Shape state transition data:
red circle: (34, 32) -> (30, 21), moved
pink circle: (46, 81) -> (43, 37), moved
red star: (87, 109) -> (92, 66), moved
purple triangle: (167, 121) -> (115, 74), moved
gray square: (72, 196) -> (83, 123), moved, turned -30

• Instructions for the task
Repeat all entries. Match them exactly.

• Reply to the task
red circle: (34, 32) -> (30, 21), moved
pink circle: (46, 81) -> (43, 37), moved
red star: (87, 109) -> (92, 66), moved
purple triangle: (167, 121) -> (115, 74), moved
gray square: (72, 196) -> (83, 123), moved, turned -30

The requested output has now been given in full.